Problem ▸ Would you retype the entries from the first line to the line bearing "tan round brick", both included, leaving out every picture?

Data for review ▸

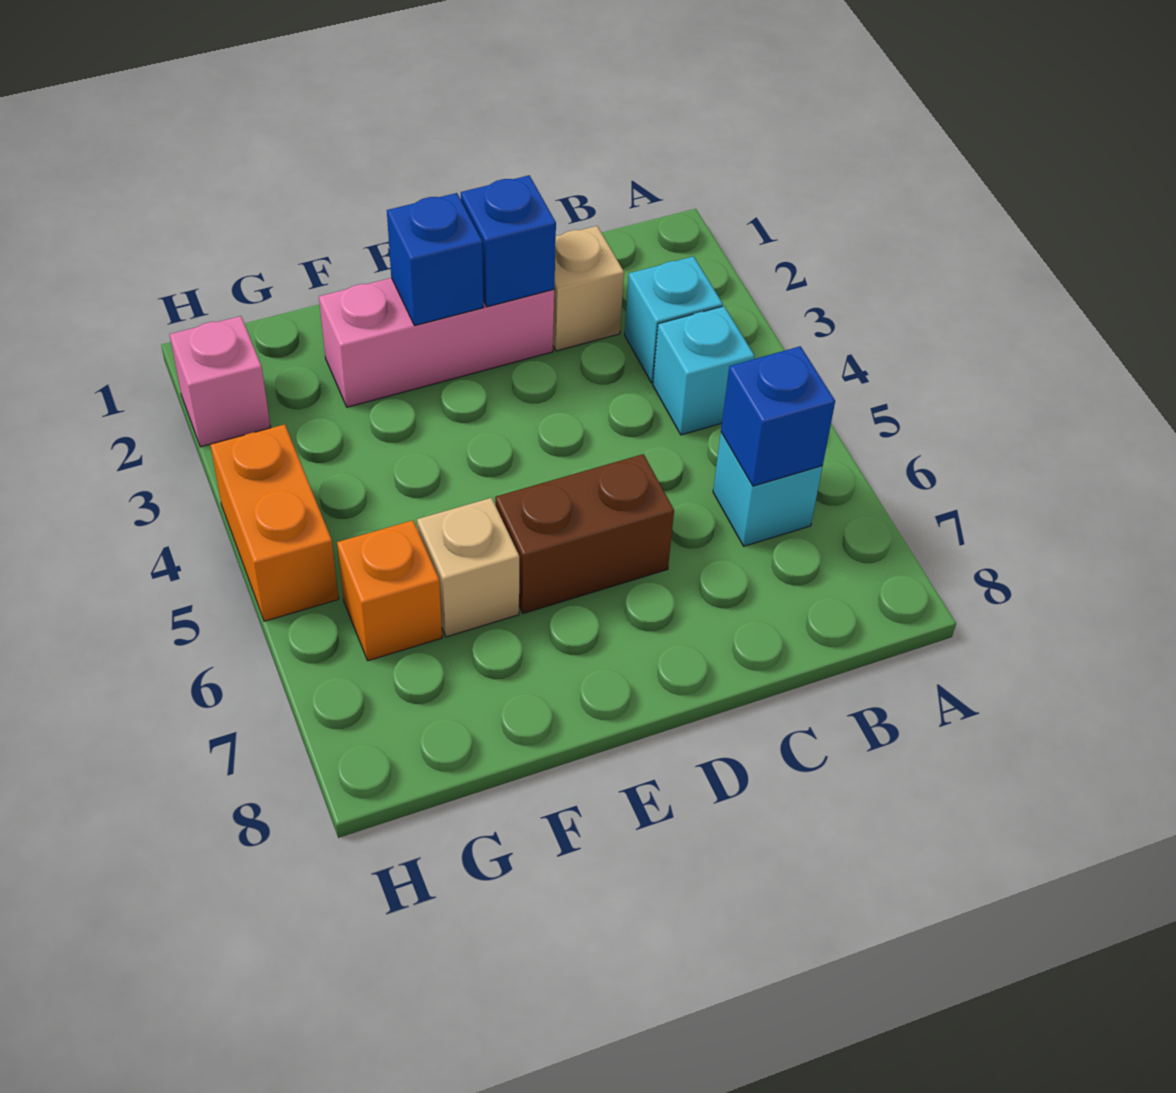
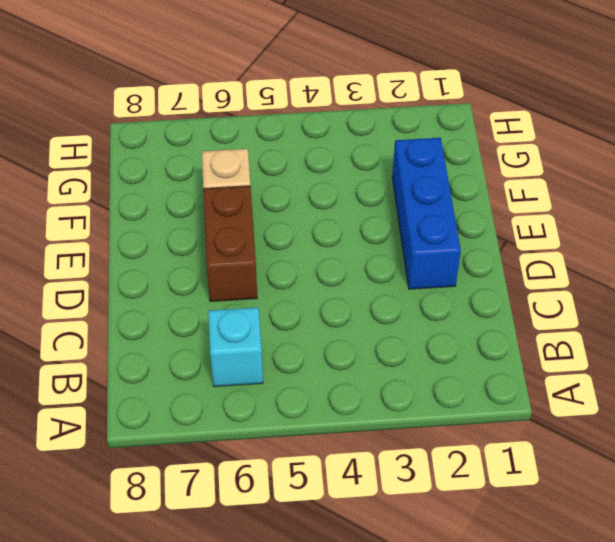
blue brick D2:F2 level 1 -> pink brick D2:F2 level 1
none -> cyan brick B3 level 1
none -> cyan brick B4 level 1
none -> tan brick C2 level 1

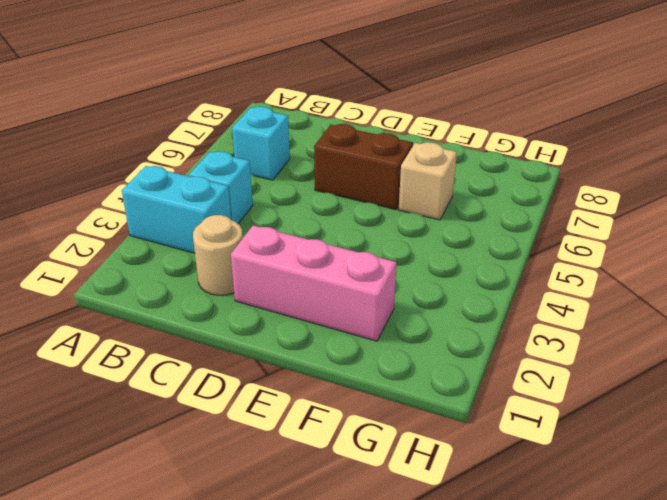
cyan brick A3:B3 level 1 -> cyan brick B3 level 1
tan round brick C2 level 1 -> tan brick C2 level 1
none -> orange brick G6 level 1
none -> pink brick H2 level 1
none -> orange brick H4:H5 level 1

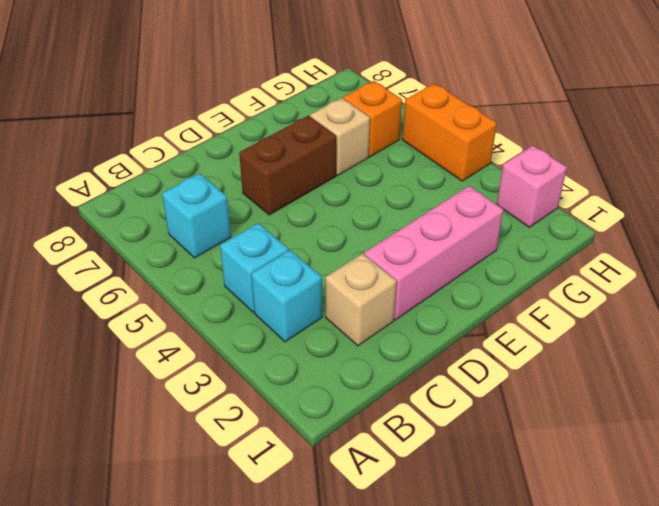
none -> blue brick B6 level 2
none -> blue brick D2 level 2
none -> blue brick E2 level 2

Your response ▸
blue brick D2:F2 level 1 -> pink brick D2:F2 level 1
none -> cyan brick B3 level 1
none -> cyan brick B4 level 1
none -> tan brick C2 level 1

cyan brick A3:B3 level 1 -> cyan brick B3 level 1
tan round brick C2 level 1 -> tan brick C2 level 1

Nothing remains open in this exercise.